WHAT YOU SHOULD DO: Look below for the line containing "GAS1 pin DO: D1 -> D3". Output it and each remaining line of the entries exactly, and nothing else.

DATA LISTING:
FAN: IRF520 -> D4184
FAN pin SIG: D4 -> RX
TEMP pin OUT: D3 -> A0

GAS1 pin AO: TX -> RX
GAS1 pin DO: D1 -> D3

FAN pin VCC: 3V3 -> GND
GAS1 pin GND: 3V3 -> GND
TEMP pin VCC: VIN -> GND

ANSWER TO THE PROBLEM:
GAS1 pin DO: D1 -> D3

FAN pin VCC: 3V3 -> GND
GAS1 pin GND: 3V3 -> GND
TEMP pin VCC: VIN -> GND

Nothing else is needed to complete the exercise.